"""

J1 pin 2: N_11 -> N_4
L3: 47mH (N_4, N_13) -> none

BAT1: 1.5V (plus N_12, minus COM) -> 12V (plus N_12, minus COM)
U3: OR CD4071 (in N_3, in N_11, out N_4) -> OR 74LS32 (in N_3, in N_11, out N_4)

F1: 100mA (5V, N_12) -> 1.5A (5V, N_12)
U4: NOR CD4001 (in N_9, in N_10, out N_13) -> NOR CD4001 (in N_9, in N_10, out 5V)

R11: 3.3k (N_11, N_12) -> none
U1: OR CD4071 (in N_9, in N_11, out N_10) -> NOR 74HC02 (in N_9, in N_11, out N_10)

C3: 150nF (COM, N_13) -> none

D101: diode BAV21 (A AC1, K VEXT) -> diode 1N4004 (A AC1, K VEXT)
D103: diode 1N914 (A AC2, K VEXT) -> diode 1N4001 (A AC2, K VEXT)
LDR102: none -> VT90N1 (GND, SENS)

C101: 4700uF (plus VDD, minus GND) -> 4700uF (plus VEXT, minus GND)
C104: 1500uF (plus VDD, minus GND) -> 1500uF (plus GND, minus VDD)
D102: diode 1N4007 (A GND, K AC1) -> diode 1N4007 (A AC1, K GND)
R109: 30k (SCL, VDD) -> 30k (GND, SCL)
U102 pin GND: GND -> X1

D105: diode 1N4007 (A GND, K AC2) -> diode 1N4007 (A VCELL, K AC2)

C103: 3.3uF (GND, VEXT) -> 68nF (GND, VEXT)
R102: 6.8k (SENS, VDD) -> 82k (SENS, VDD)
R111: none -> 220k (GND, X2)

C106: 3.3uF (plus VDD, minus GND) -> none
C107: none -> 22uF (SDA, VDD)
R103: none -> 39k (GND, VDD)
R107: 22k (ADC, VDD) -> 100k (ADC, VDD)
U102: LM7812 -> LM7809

"""

**TASK BRIEF**.
Type out the entries once more, precisely.

**OUTPUT BELOW**.
J1 pin 2: N_11 -> N_4
L3: 47mH (N_4, N_13) -> none

BAT1: 1.5V (plus N_12, minus COM) -> 12V (plus N_12, minus COM)
U3: OR CD4071 (in N_3, in N_11, out N_4) -> OR 74LS32 (in N_3, in N_11, out N_4)

F1: 100mA (5V, N_12) -> 1.5A (5V, N_12)
U4: NOR CD4001 (in N_9, in N_10, out N_13) -> NOR CD4001 (in N_9, in N_10, out 5V)

R11: 3.3k (N_11, N_12) -> none
U1: OR CD4071 (in N_9, in N_11, out N_10) -> NOR 74HC02 (in N_9, in N_11, out N_10)

C3: 150nF (COM, N_13) -> none

D101: diode BAV21 (A AC1, K VEXT) -> diode 1N4004 (A AC1, K VEXT)
D103: diode 1N914 (A AC2, K VEXT) -> diode 1N4001 (A AC2, K VEXT)
LDR102: none -> VT90N1 (GND, SENS)

C101: 4700uF (plus VDD, minus GND) -> 4700uF (plus VEXT, minus GND)
C104: 1500uF (plus VDD, minus GND) -> 1500uF (plus GND, minus VDD)
D102: diode 1N4007 (A GND, K AC1) -> diode 1N4007 (A AC1, K GND)
R109: 30k (SCL, VDD) -> 30k (GND, SCL)
U102 pin GND: GND -> X1

D105: diode 1N4007 (A GND, K AC2) -> diode 1N4007 (A VCELL, K AC2)

C103: 3.3uF (GND, VEXT) -> 68nF (GND, VEXT)
R102: 6.8k (SENS, VDD) -> 82k (SENS, VDD)
R111: none -> 220k (GND, X2)

C106: 3.3uF (plus VDD, minus GND) -> none
C107: none -> 22uF (SDA, VDD)
R103: none -> 39k (GND, VDD)
R107: 22k (ADC, VDD) -> 100k (ADC, VDD)
U102: LM7812 -> LM7809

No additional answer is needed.